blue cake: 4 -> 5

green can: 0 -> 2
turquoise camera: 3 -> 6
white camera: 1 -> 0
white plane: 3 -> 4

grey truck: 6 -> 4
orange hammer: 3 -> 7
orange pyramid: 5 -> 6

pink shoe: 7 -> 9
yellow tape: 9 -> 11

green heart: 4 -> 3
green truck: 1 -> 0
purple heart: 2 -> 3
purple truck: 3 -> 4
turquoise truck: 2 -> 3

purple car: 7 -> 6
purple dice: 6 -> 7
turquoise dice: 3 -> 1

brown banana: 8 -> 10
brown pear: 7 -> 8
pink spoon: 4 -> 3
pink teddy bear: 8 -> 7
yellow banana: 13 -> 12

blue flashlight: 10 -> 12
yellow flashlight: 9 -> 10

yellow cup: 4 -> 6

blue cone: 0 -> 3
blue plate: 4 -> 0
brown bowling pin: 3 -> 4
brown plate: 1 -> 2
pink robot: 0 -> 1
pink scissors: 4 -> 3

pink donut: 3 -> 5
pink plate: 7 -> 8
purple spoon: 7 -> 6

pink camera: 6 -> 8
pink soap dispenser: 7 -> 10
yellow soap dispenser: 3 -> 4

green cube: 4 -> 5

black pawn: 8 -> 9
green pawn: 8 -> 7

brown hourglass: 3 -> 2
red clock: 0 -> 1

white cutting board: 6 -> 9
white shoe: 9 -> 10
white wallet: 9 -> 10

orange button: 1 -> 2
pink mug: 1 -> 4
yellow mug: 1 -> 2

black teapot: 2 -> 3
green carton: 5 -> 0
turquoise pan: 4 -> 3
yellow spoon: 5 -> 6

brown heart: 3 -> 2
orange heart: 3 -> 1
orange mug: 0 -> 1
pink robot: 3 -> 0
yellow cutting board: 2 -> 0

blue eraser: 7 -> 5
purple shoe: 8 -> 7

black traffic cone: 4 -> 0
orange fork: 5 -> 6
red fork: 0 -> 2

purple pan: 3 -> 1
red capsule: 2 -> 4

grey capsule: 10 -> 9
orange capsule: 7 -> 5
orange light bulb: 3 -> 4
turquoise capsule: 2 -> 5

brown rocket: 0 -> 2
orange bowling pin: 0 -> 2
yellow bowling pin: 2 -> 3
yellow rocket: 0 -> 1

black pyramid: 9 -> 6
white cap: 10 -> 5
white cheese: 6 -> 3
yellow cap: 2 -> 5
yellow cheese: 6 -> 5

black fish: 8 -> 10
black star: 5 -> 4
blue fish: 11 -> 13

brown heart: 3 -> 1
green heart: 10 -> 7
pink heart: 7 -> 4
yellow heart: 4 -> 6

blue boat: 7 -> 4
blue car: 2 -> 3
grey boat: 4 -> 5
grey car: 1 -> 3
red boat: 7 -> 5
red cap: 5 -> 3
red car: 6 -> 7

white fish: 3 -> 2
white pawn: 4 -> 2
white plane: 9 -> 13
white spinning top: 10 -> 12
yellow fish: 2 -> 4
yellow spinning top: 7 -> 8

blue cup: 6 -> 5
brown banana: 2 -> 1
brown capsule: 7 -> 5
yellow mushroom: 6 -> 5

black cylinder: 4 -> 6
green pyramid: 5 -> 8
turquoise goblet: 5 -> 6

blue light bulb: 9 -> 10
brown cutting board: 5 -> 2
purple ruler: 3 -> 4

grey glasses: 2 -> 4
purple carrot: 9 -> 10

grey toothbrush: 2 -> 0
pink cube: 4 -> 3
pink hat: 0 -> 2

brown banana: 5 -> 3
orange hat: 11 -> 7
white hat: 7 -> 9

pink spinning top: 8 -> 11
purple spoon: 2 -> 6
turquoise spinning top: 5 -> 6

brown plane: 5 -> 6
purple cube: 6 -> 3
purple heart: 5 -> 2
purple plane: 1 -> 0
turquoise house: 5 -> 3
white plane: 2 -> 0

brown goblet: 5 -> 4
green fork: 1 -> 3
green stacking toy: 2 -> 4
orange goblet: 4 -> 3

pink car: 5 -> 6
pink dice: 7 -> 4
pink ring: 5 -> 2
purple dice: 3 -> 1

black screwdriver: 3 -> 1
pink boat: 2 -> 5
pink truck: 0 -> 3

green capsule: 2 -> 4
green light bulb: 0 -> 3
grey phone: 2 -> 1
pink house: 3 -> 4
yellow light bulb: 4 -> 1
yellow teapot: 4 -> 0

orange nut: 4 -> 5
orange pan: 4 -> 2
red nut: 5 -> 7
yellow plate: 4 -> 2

::::::::::

PROBLEM STATEMENT: Of the lines in the data, report each one containing the string "bowling".

SOLUTION TO THIS EXERCISE:
brown bowling pin: 3 -> 4
orange bowling pin: 0 -> 2
yellow bowling pin: 2 -> 3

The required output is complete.